- What to work on
Return all the data below as it stands, minus the pictures.

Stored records

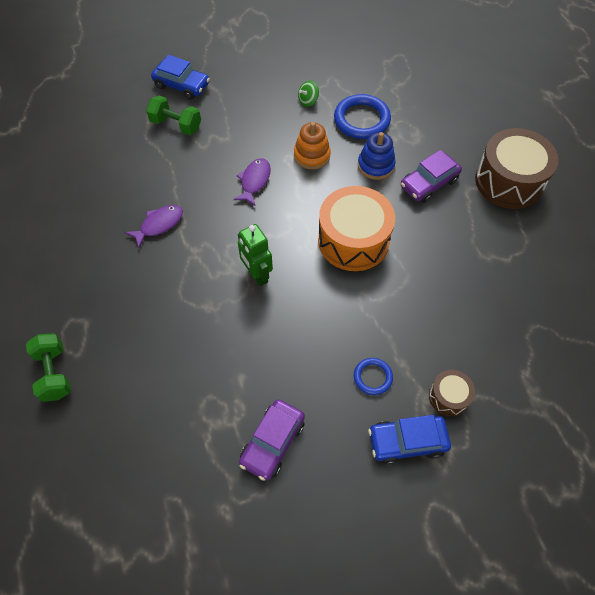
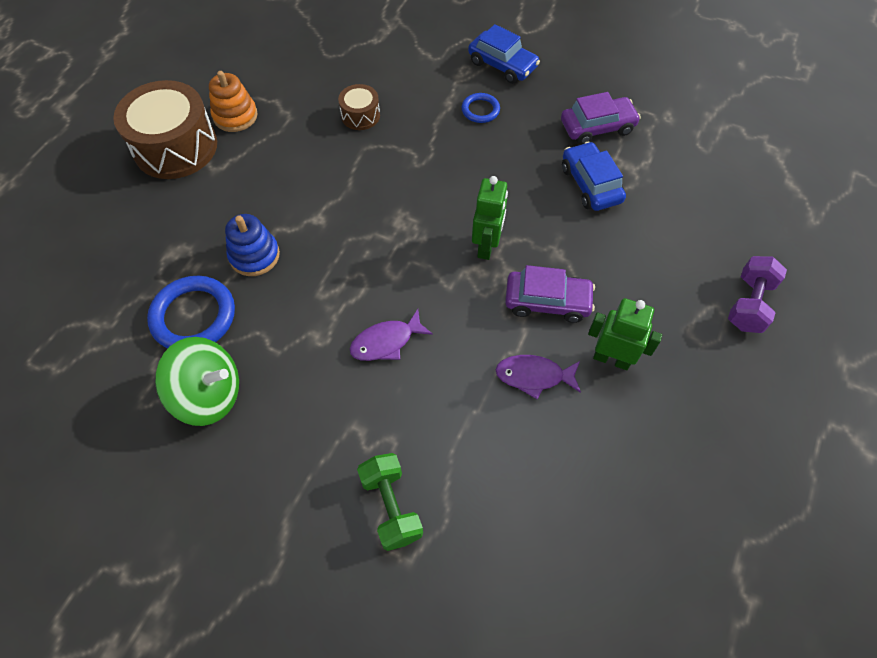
camera: 135 degrees left, 0 degrees up
(54, 373) = (749, 304): green dumbbell -> purple dumbbell
(122, 267) = (611, 359): none -> green robot
(182, 85) = (317, 577): blue car -> blue car (590, 184)
(308, 101) = (209, 394): green spinning top -> green spinning top, size x2.11
(312, 155) = (296, 320): orange stacking toy -> orange stacking toy (235, 116)
(353, 240) = (369, 207): orange drum -> none
(429, 183) = (237, 200): purple car -> purple car (547, 301)
(448, 397) = (443, 65): brown drum -> brown drum (360, 115)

- Solved problem
camera: 135 degrees left, 0 degrees up
(54, 373) = (749, 304): green dumbbell -> purple dumbbell
(122, 267) = (611, 359): none -> green robot
(182, 85) = (317, 577): blue car -> blue car (590, 184)
(308, 101) = (209, 394): green spinning top -> green spinning top, size x2.11
(312, 155) = (296, 320): orange stacking toy -> orange stacking toy (235, 116)
(353, 240) = (369, 207): orange drum -> none
(429, 183) = (237, 200): purple car -> purple car (547, 301)
(448, 397) = (443, 65): brown drum -> brown drum (360, 115)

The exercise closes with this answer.